TASK GOAL:
Emit a verbatim copy of the lines running from the line with "The pot de fleurs" through the end of the material below.

DATA EXTRACT:
-.-.-
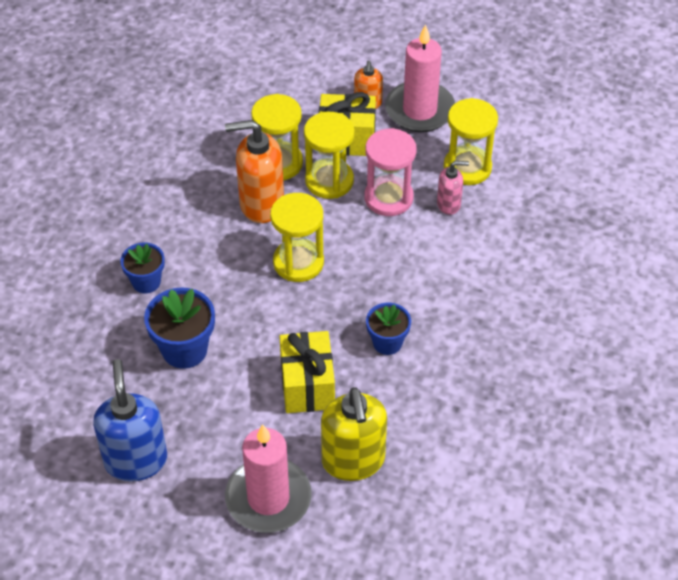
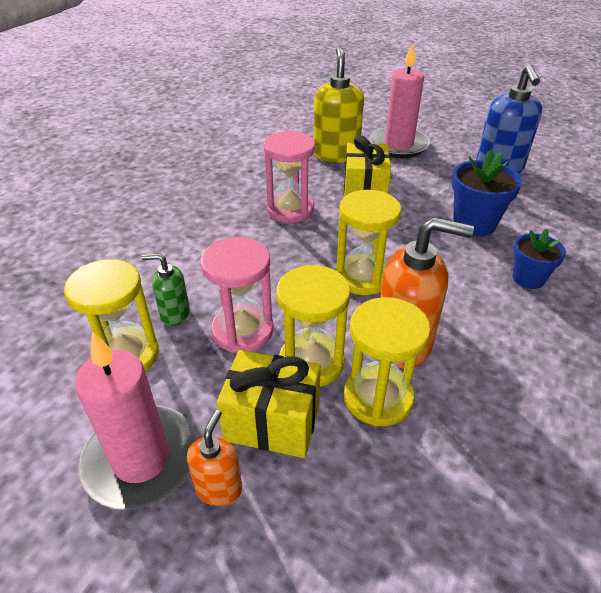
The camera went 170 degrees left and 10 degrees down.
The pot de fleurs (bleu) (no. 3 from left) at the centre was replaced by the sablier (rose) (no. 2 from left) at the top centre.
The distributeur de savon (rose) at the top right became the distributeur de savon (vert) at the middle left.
-.-.-
RESULT OF THE TASK:
The pot de fleurs (bleu) (no. 3 from left) at the centre was replaced by the sablier (rose) (no. 2 from left) at the top centre.
The distributeur de savon (rose) at the top right became the distributeur de savon (vert) at the middle left.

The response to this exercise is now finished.